Scene comparison data:
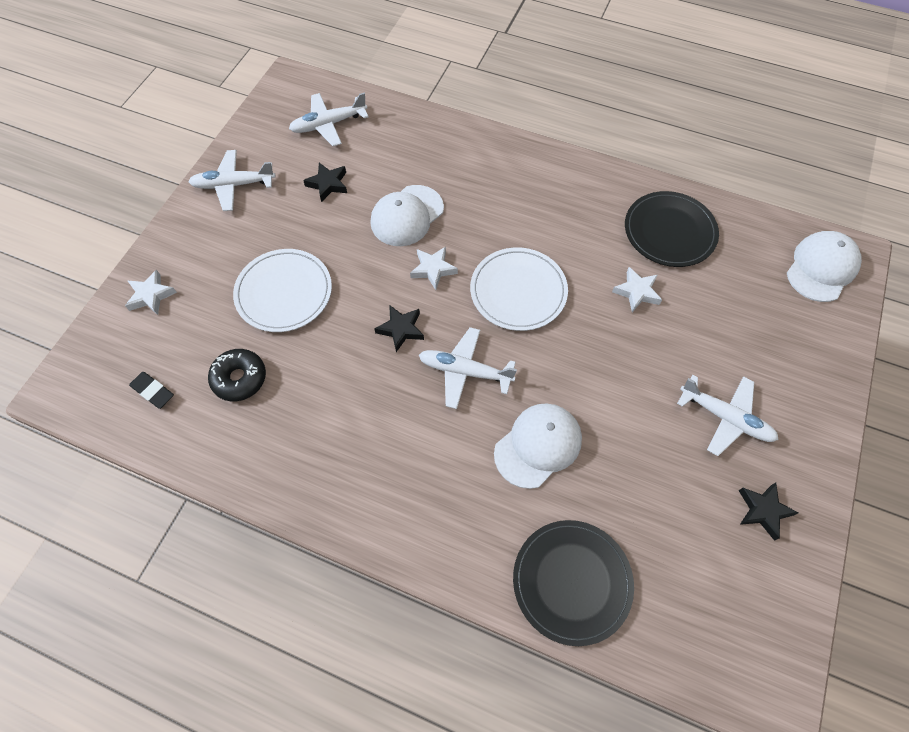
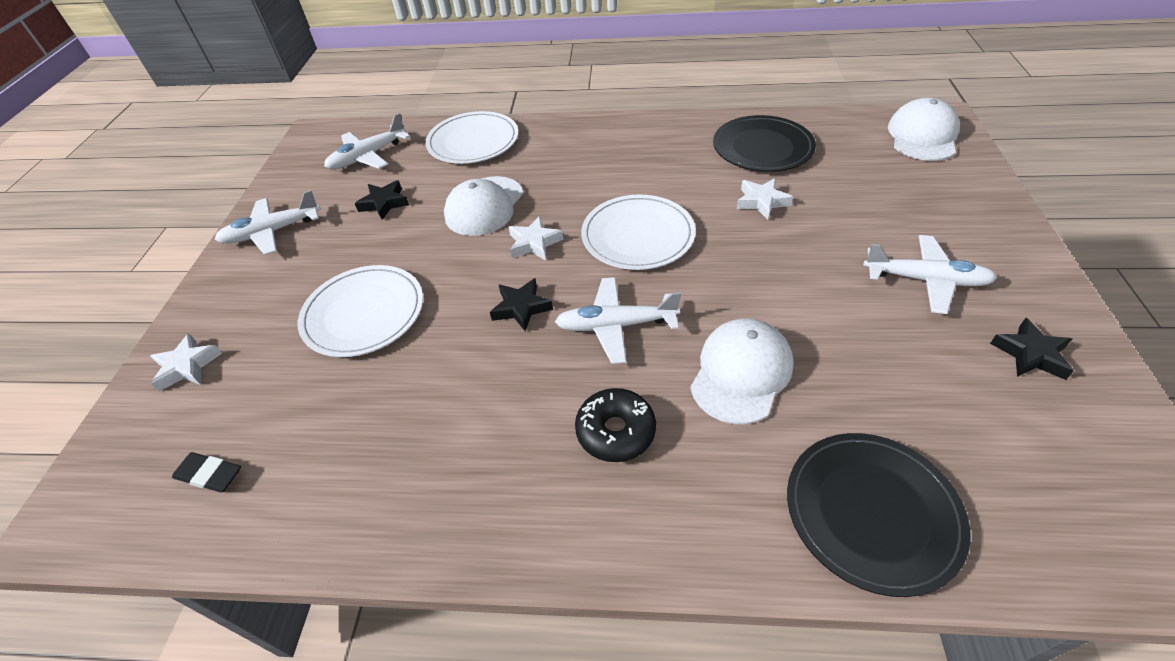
camera: 15 degrees left, 15 degrees down
(239, 378) = (331, 421): black donut -> black donut (615, 431)
(422, 137) = (473, 141): none -> white plate

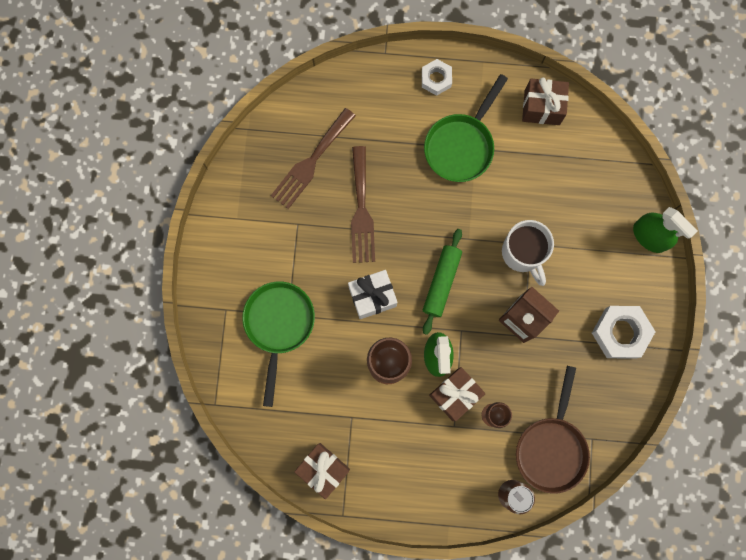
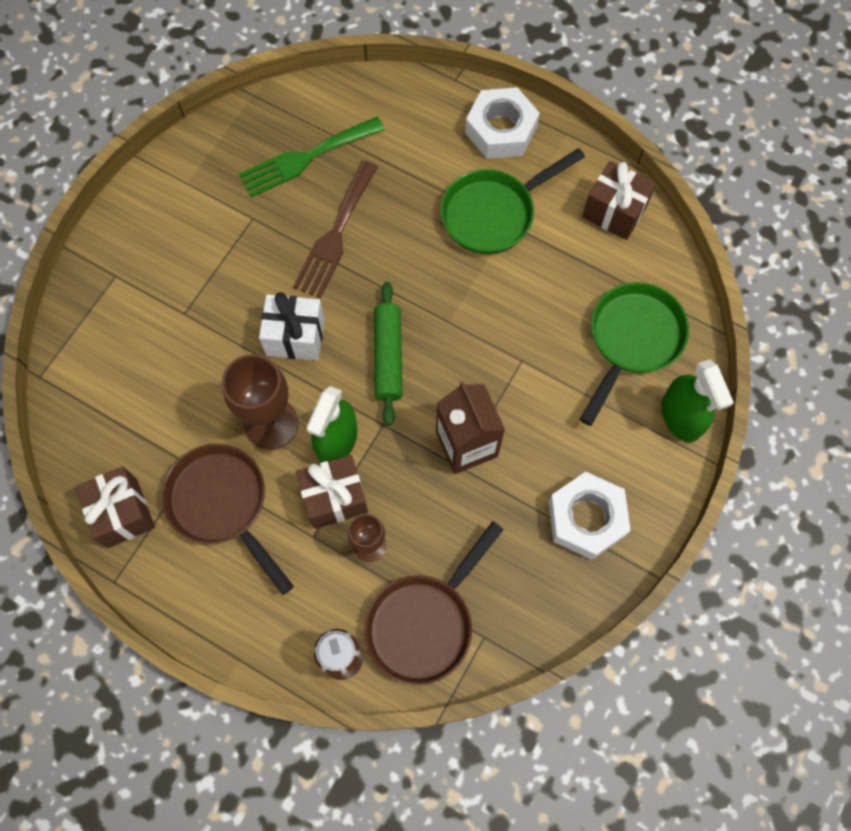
camera: 25 degrees right, 10 degrees down
(279, 325) = (166, 320): green pan -> green pan (632, 340)
(311, 162) = (306, 158): brown fork -> green fork
(385, 433) = (222, 505): none -> brown pan
(436, 79) = (501, 130): white nut -> white nut, size x1.64
(441, 282) = (388, 357): green rolling pin -> green rolling pin turned 45 degrees counterclockwise
(523, 253) = (507, 367): white mug -> none

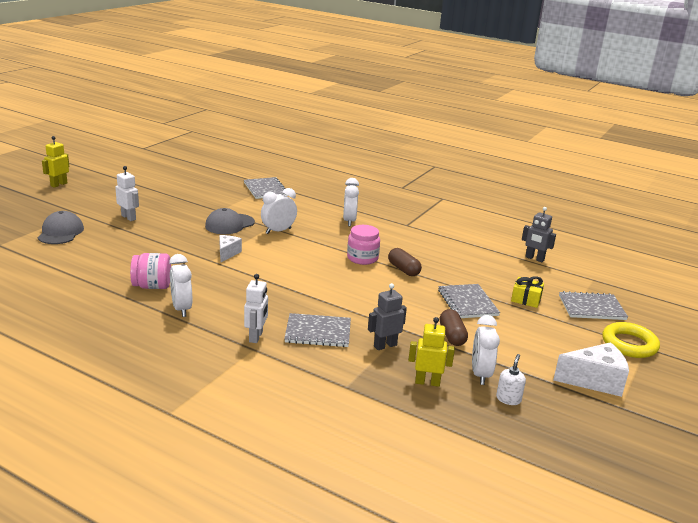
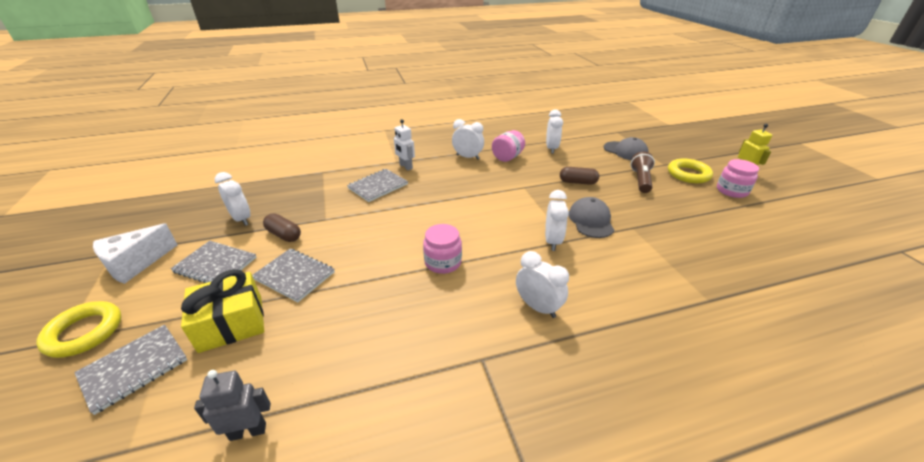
camera: 135 degrees right, 10 degrees up
(91, 202) = (688, 174): none -> yellow ring
(97, 269) = (551, 148): none -> white clock
(107, 187) = (731, 191): none -> pink jar
(129, 217) = (641, 180): white robot -> brown flashlight
(227, 253) = (529, 197): white cheese -> none
(265, 189) = (691, 288): grey notebook -> grey notebook (215, 265)
(385, 345) = (326, 202): grey robot -> none
(403, 269) = (391, 275): brown capsule -> brown capsule (577, 182)
(427, 382) = (276, 196): yellow robot -> none
(508, 399) = (212, 214): white soap dispenser -> none
(526, 299) = (231, 323): yellow gift -> yellow gift, size x1.74

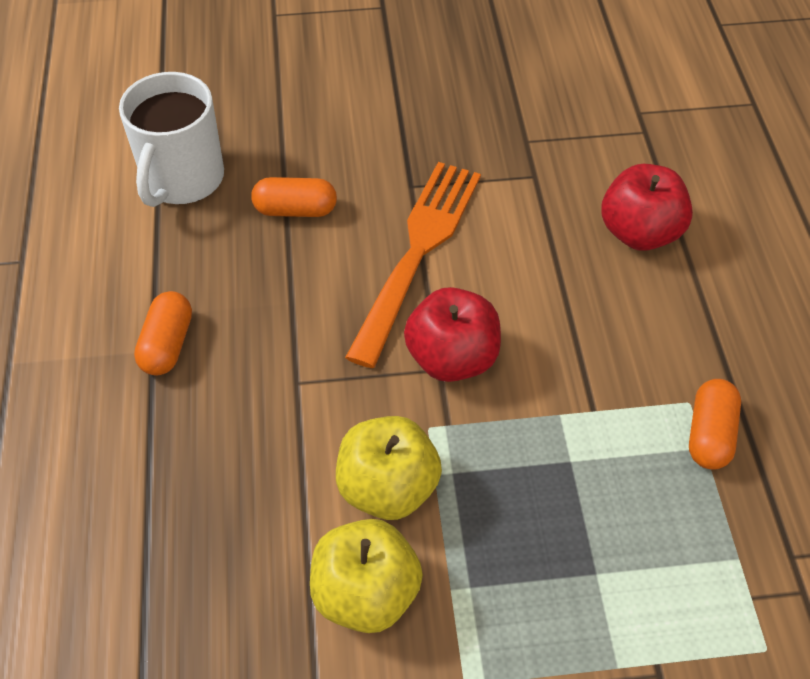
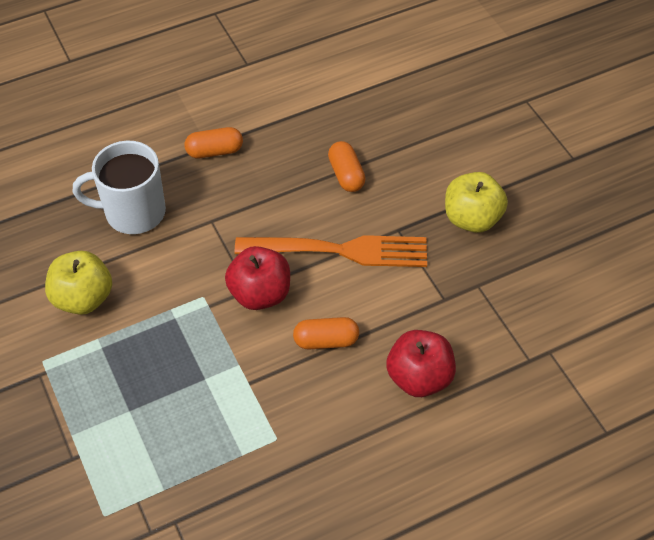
camera: 70 degrees right, 0 degrees up
(182, 179) = (344, 110): white mug -> white mug (133, 212)
(388, 488) = (153, 288): yellow apple -> yellow apple (472, 219)
(709, 434) = (254, 456): orange capsule -> orange capsule (326, 341)

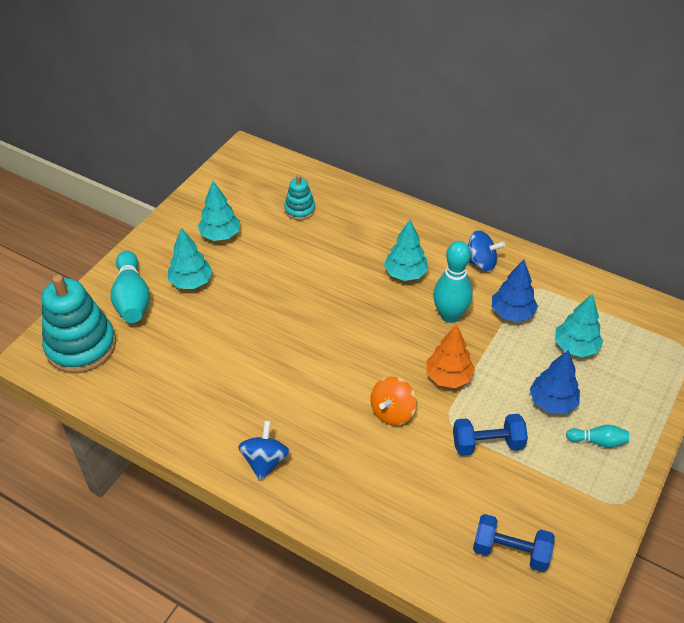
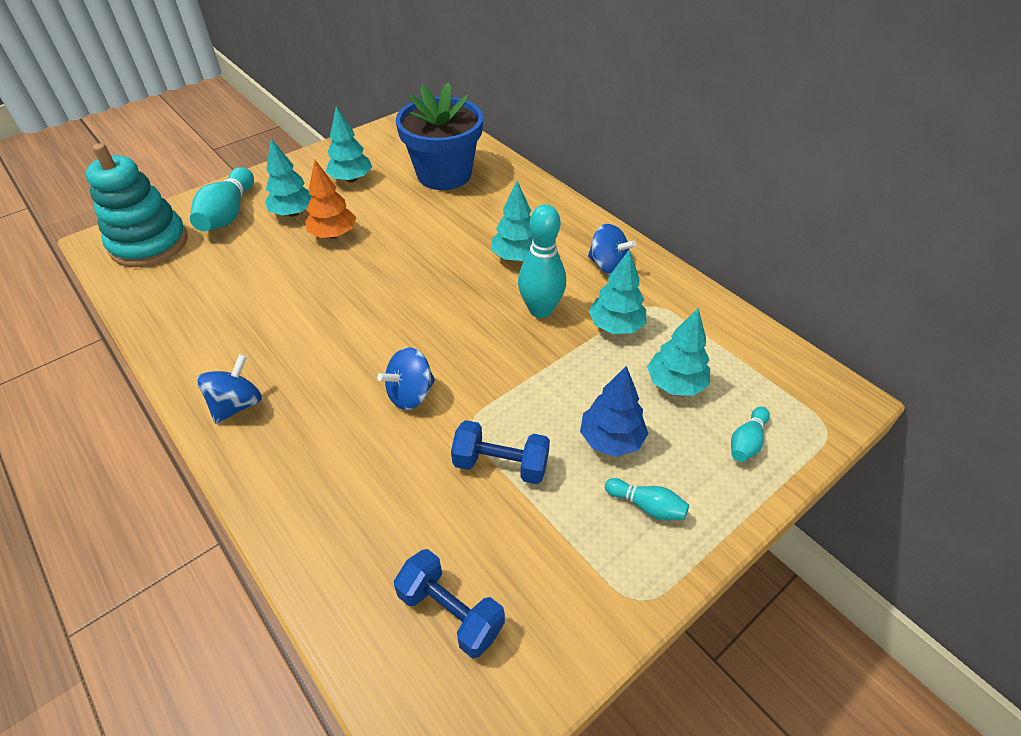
camera: 20 degrees right, 0 degrees up
(300, 210) = (444, 174): turquoise stacking toy -> blue flower pot
(392, 412) = (410, 394): orange spinning top -> blue spinning top
(448, 377) = (499, 374): orange tree -> orange tree (333, 235)
(512, 313) = (616, 326): blue tree -> turquoise tree
(641, 376) = (746, 442): none -> turquoise bowling pin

Your task
Which of the lines above include the word "blue"? Copy each of them.

Exercise output
(300, 210) = (444, 174): turquoise stacking toy -> blue flower pot
(392, 412) = (410, 394): orange spinning top -> blue spinning top
(512, 313) = (616, 326): blue tree -> turquoise tree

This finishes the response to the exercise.